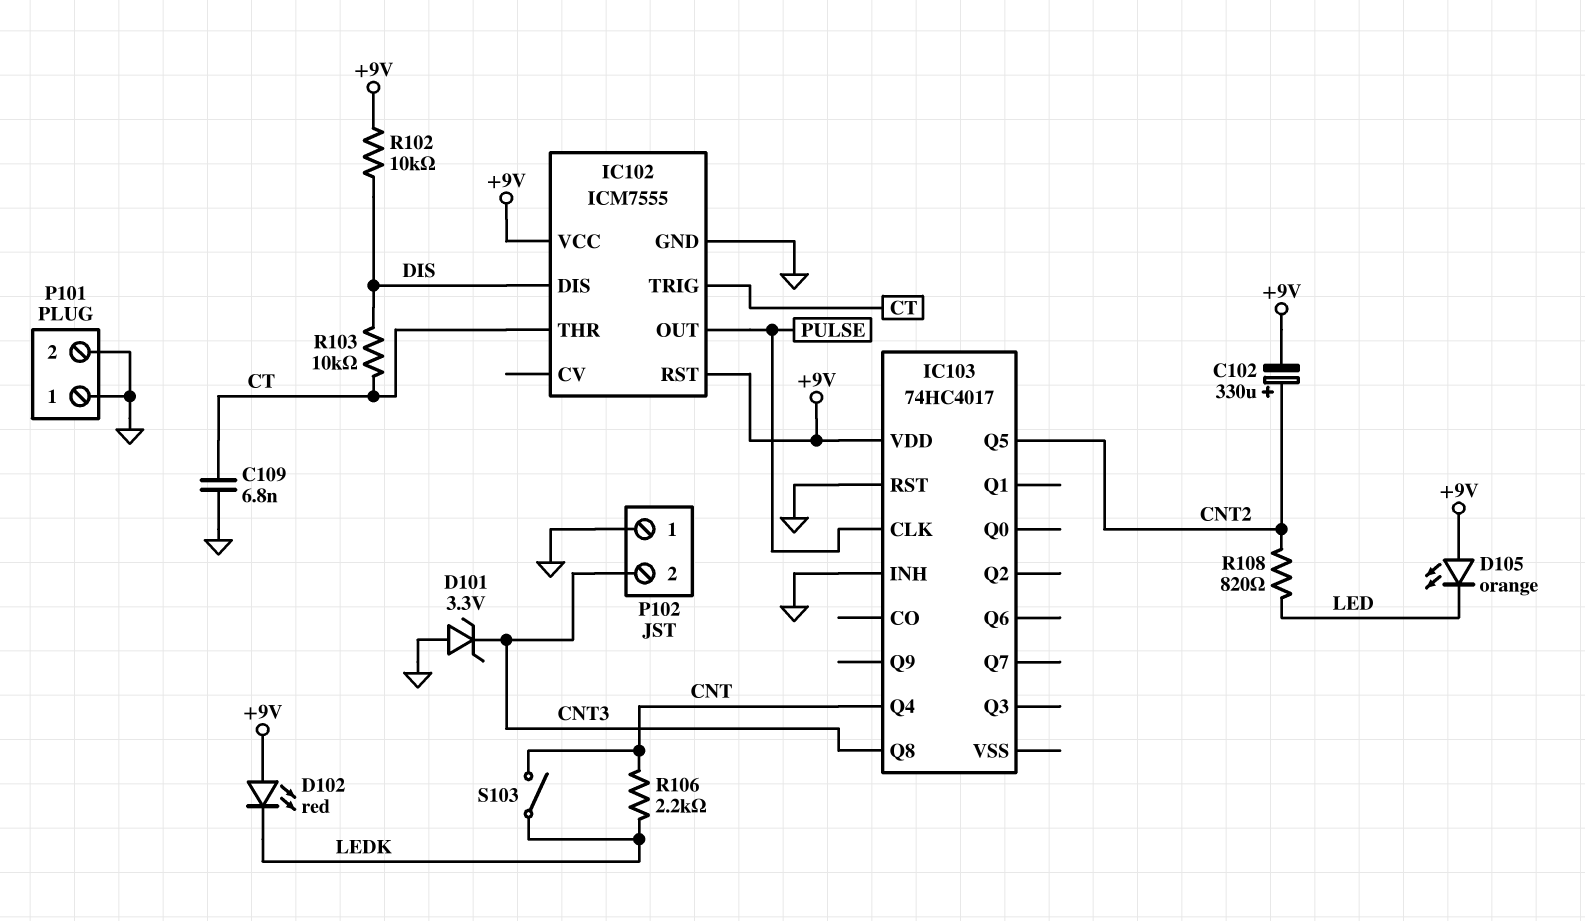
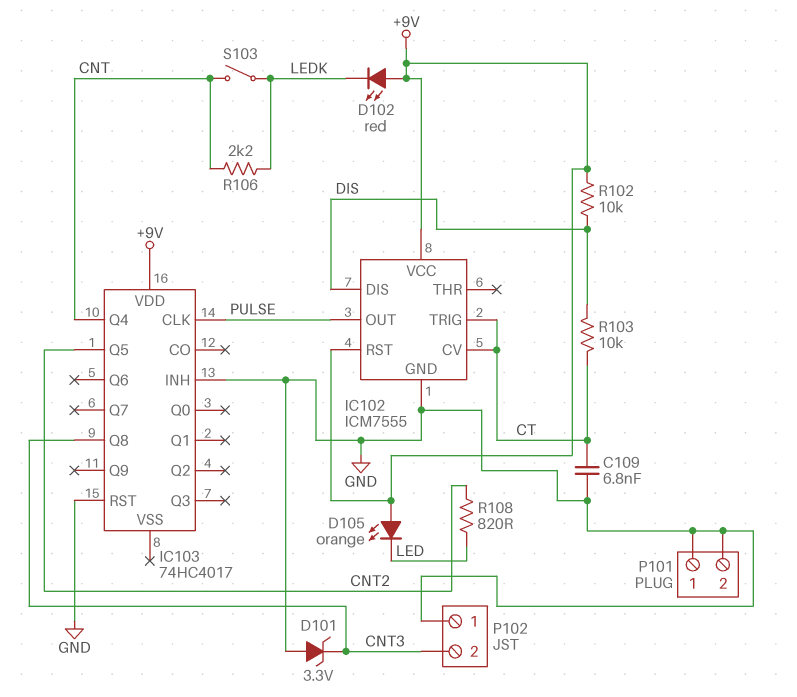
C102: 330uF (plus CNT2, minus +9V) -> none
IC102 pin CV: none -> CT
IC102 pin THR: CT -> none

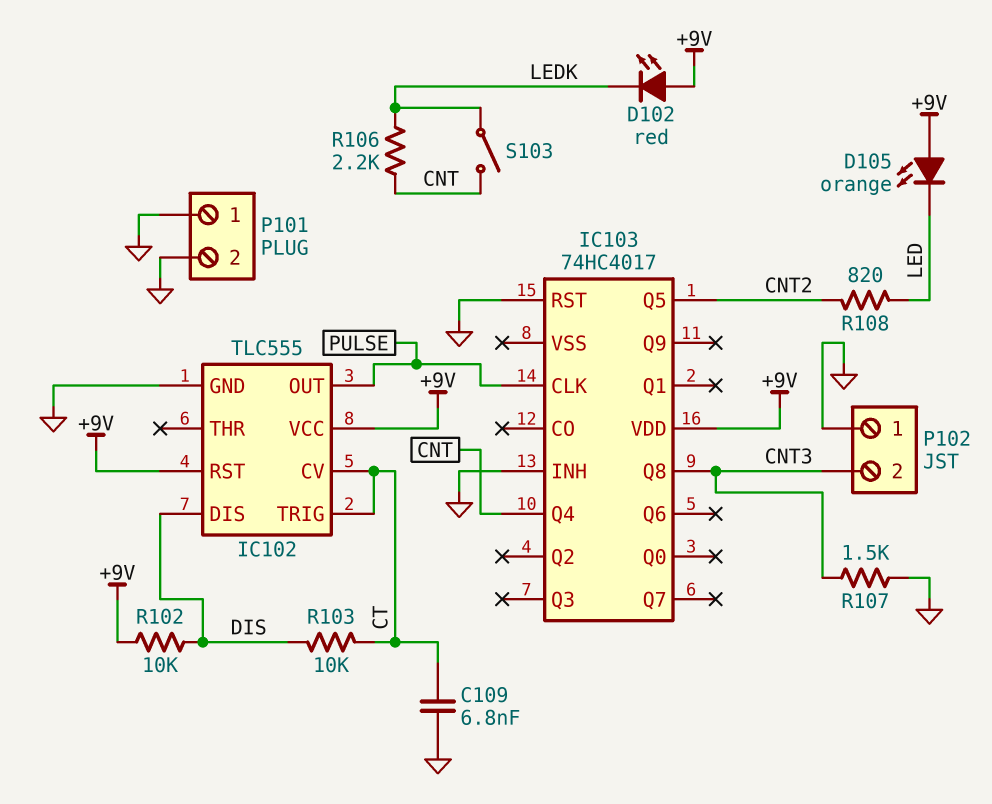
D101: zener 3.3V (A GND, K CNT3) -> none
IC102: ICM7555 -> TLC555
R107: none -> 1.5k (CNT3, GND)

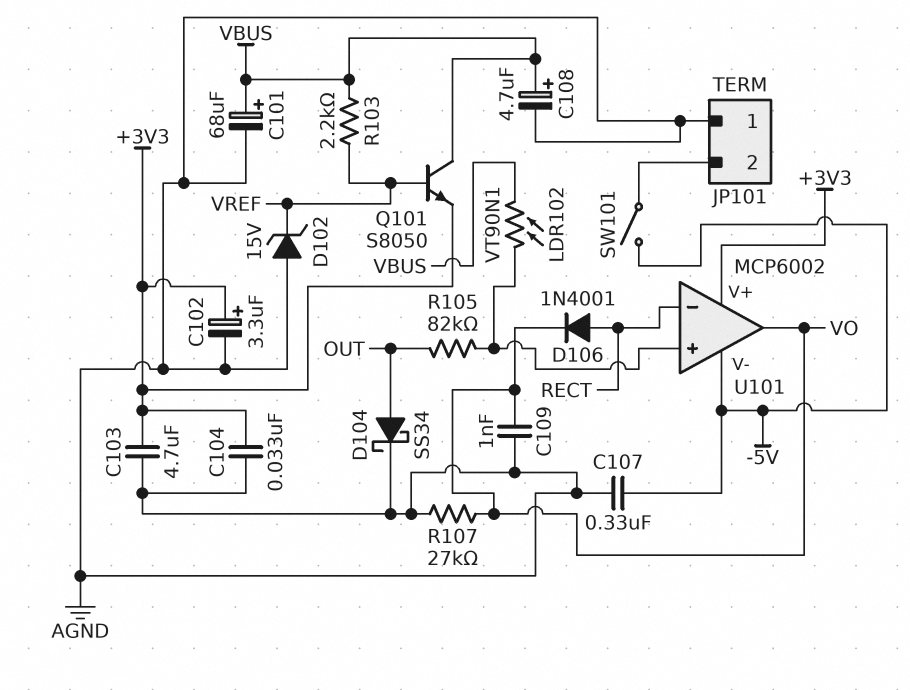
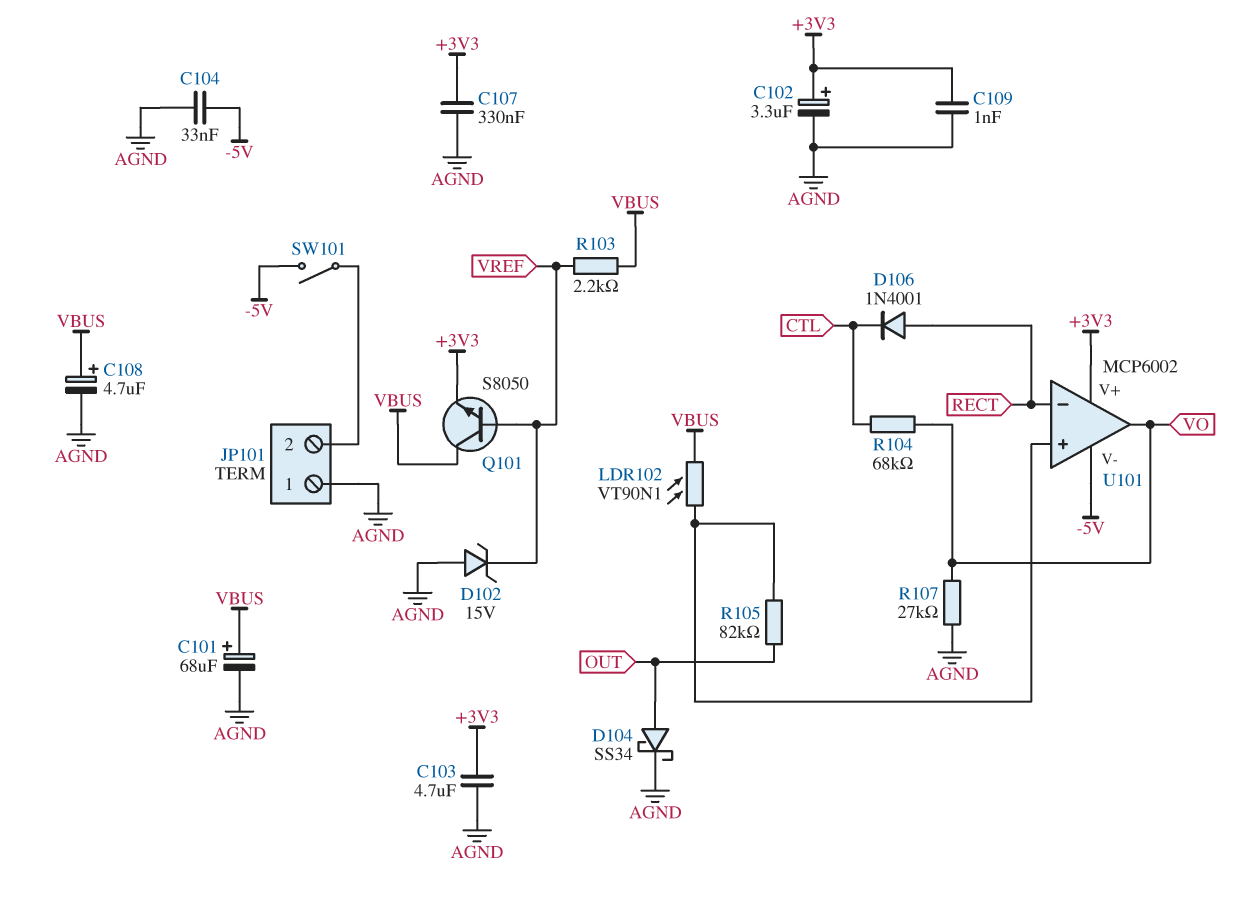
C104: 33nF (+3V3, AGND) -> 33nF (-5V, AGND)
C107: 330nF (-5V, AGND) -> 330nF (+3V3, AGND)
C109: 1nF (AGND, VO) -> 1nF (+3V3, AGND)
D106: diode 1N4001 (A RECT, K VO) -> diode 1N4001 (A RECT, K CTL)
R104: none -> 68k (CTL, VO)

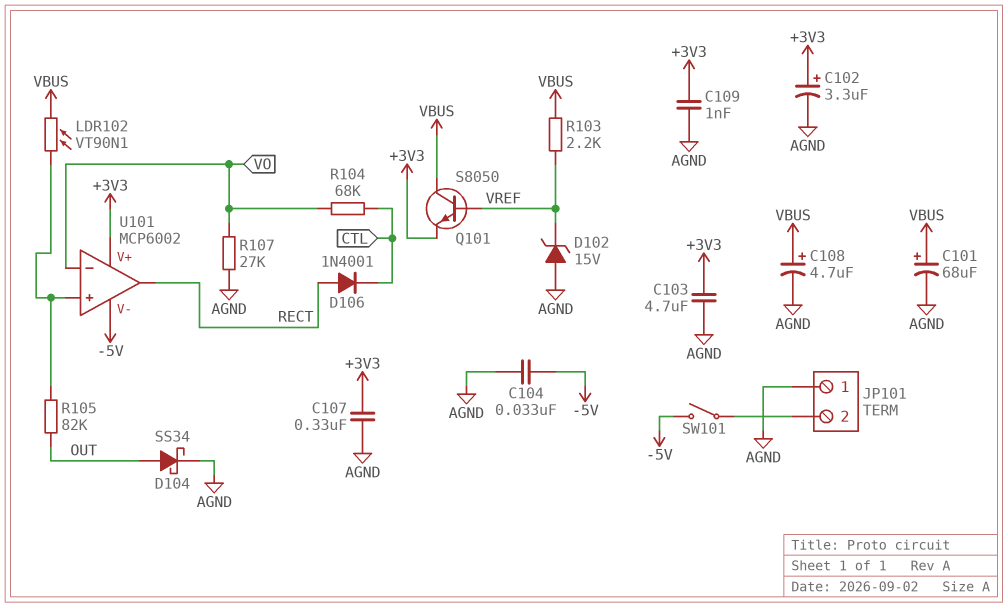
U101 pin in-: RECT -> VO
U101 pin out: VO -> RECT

◆ **Problem**:
All of the lines above should be retyped precisely, apart from the pictures.

◆ **Result of the exercise**:
C102: 330uF (plus CNT2, minus +9V) -> none
IC102 pin CV: none -> CT
IC102 pin THR: CT -> none

D101: zener 3.3V (A GND, K CNT3) -> none
IC102: ICM7555 -> TLC555
R107: none -> 1.5k (CNT3, GND)

C104: 33nF (+3V3, AGND) -> 33nF (-5V, AGND)
C107: 330nF (-5V, AGND) -> 330nF (+3V3, AGND)
C109: 1nF (AGND, VO) -> 1nF (+3V3, AGND)
D106: diode 1N4001 (A RECT, K VO) -> diode 1N4001 (A RECT, K CTL)
R104: none -> 68k (CTL, VO)

U101 pin in-: RECT -> VO
U101 pin out: VO -> RECT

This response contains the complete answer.